Data extract below:
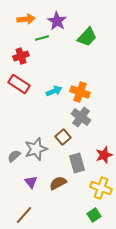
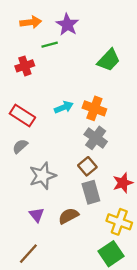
green trapezoid: (87, 37) -> (109, 60), moved
red rectangle: (19, 84) -> (22, 116), moved
brown square: (63, 137) -> (87, 166), moved
gray semicircle: (14, 156) -> (20, 146), moved
green square: (94, 215) -> (111, 254), size x1.5

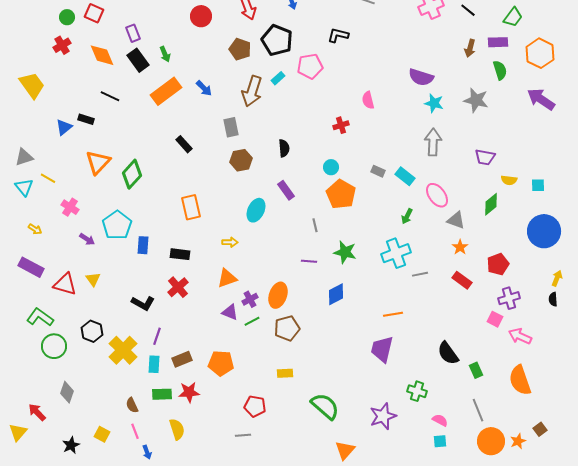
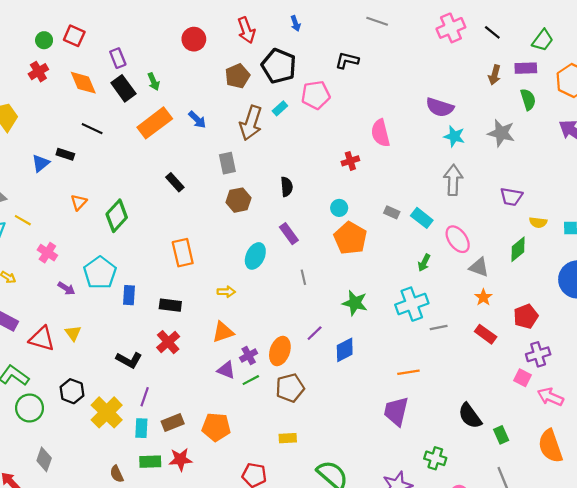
brown pentagon: (240, 49) -> (237, 76), turned 30
pink semicircle: (368, 100) -> (381, 133), size x1.4
orange triangle: (98, 162) -> (79, 202), size x0.6
gray line: (315, 225) -> (303, 277), moved
purple line: (309, 261) -> (315, 333), moved, turned -49

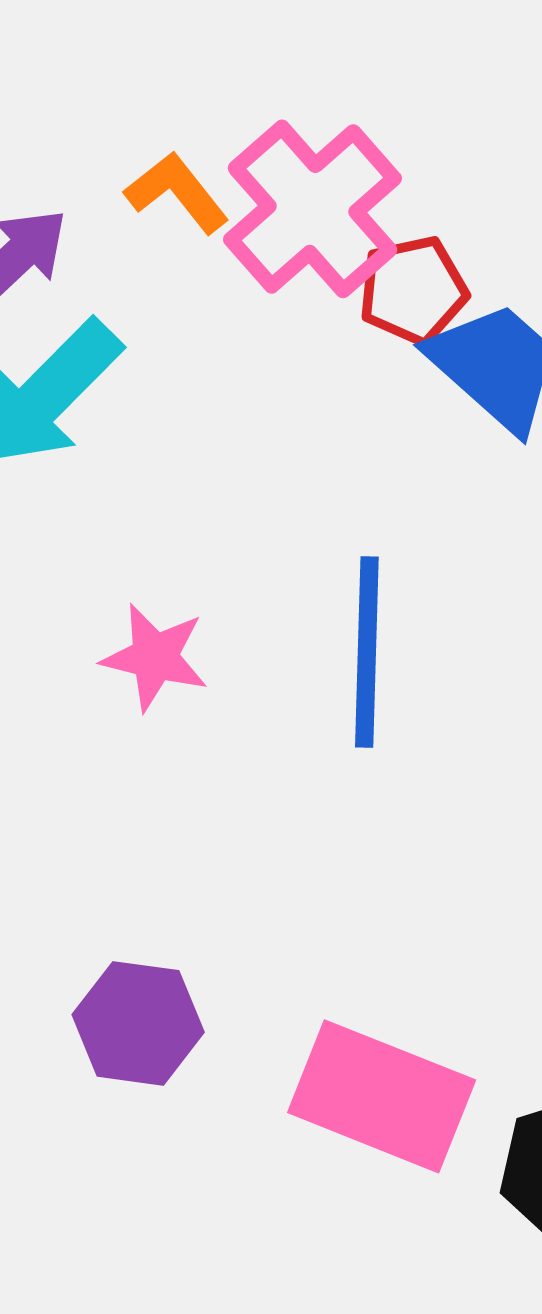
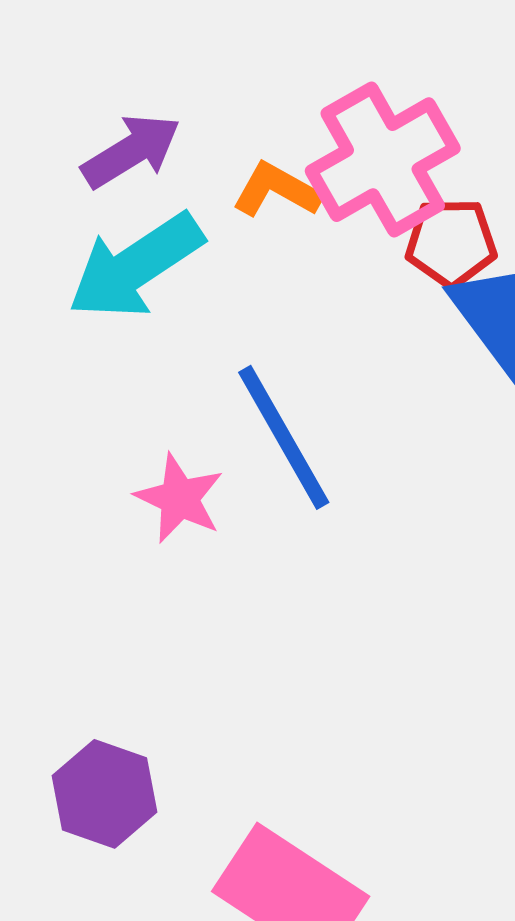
orange L-shape: (177, 193) -> (277, 190), moved, turned -34
blue line: (367, 652) -> (284, 437), moved, turned -43

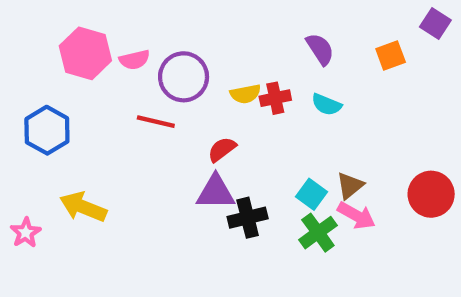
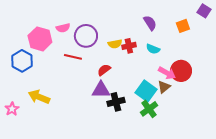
pink hexagon: (85, 53) -> (40, 39), moved
cyan square: (312, 194) -> (146, 91), size x1.5
red circle: (431, 194) -> (181, 71), moved
pink arrow: (356, 216) -> (167, 73), moved

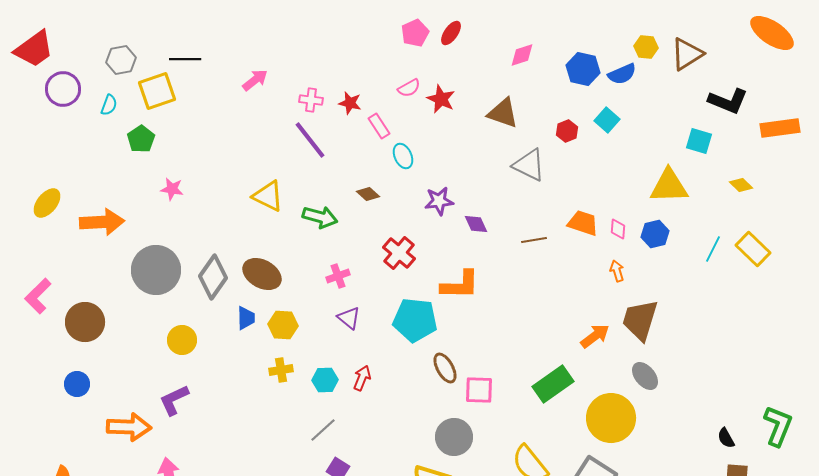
End of Data extract.
→ Task brief: An exact transcription of the data above is needed, without the pictures.

→ Task result:
green trapezoid: (87, 37) -> (109, 60), moved
red rectangle: (19, 84) -> (22, 116), moved
brown square: (63, 137) -> (87, 166), moved
gray semicircle: (14, 156) -> (20, 146), moved
green square: (94, 215) -> (111, 254), size x1.5

brown pentagon: (240, 49) -> (237, 76), turned 30
pink semicircle: (368, 100) -> (381, 133), size x1.4
orange triangle: (98, 162) -> (79, 202), size x0.6
gray line: (315, 225) -> (303, 277), moved
purple line: (309, 261) -> (315, 333), moved, turned -49

orange L-shape: (177, 193) -> (277, 190), moved, turned -34
blue line: (367, 652) -> (284, 437), moved, turned -43

pink hexagon: (85, 53) -> (40, 39), moved
cyan square: (312, 194) -> (146, 91), size x1.5
red circle: (431, 194) -> (181, 71), moved
pink arrow: (356, 216) -> (167, 73), moved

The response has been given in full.